(Stored records)
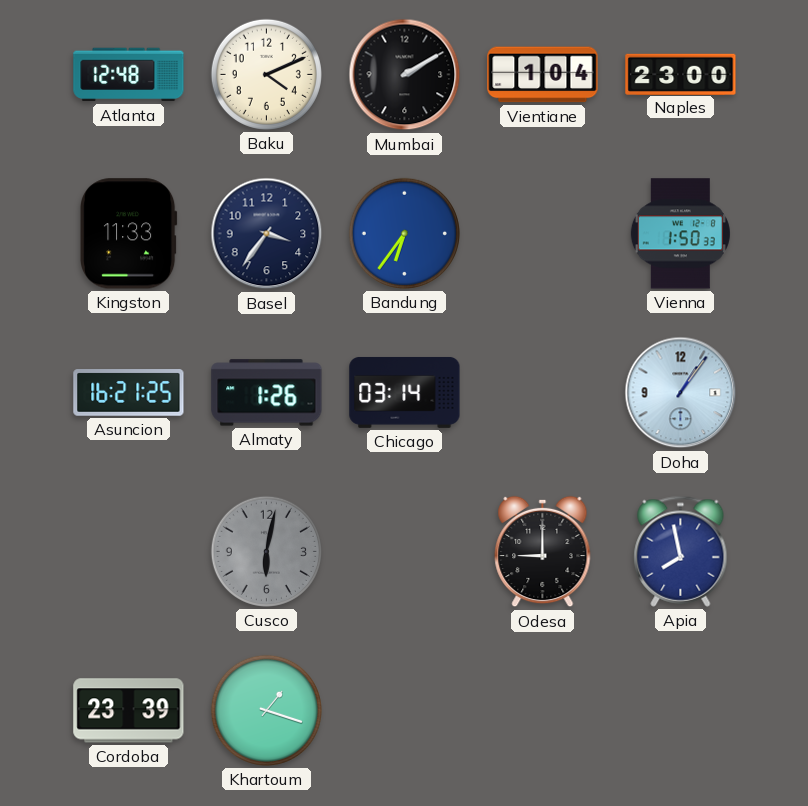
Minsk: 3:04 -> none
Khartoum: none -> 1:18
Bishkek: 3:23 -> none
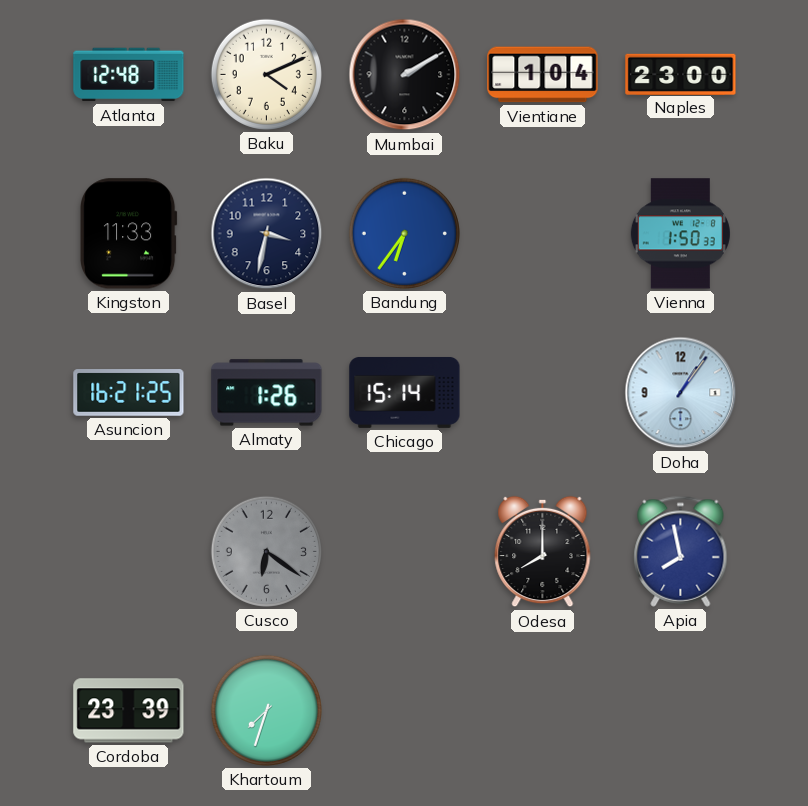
Basel: 3:36 -> 3:32
Chicago: 03:14 -> 15:14
Cusco: 6:02 -> 6:21
Odesa: 9:00 -> 8:00
Khartoum: 1:18 -> 7:33
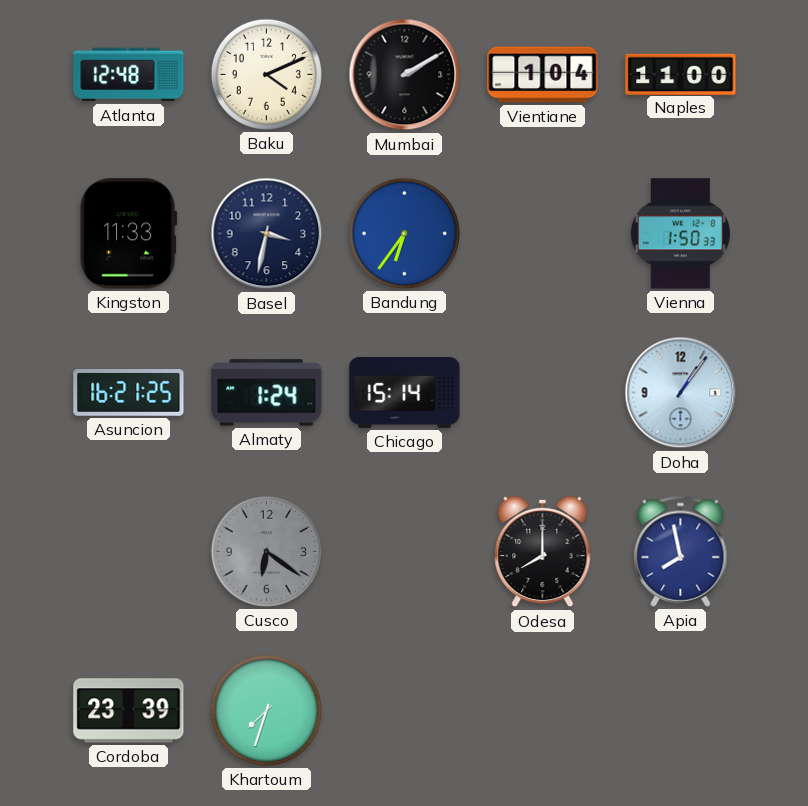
Naples: 23:00 -> 11:00
Almaty: 1:26 -> 1:24
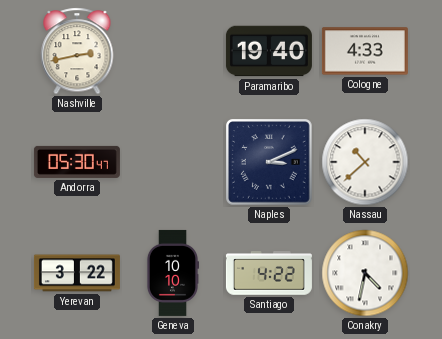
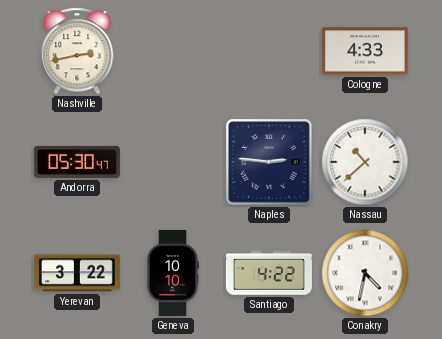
Paramaribo: 19:40 -> none
Naples: 3:11 -> 2:46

- [Written exercise] Copy the stored records line for line, without the picture markers.

- [Solution for this task]
Minsk: 3:04 -> none
Khartoum: none -> 1:18
Bishkek: 3:23 -> none
Basel: 3:36 -> 3:32
Chicago: 03:14 -> 15:14
Cusco: 6:02 -> 6:21
Odesa: 9:00 -> 8:00
Khartoum: 1:18 -> 7:33
Naples: 23:00 -> 11:00
Almaty: 1:26 -> 1:24
Paramaribo: 19:40 -> none
Naples: 3:11 -> 2:46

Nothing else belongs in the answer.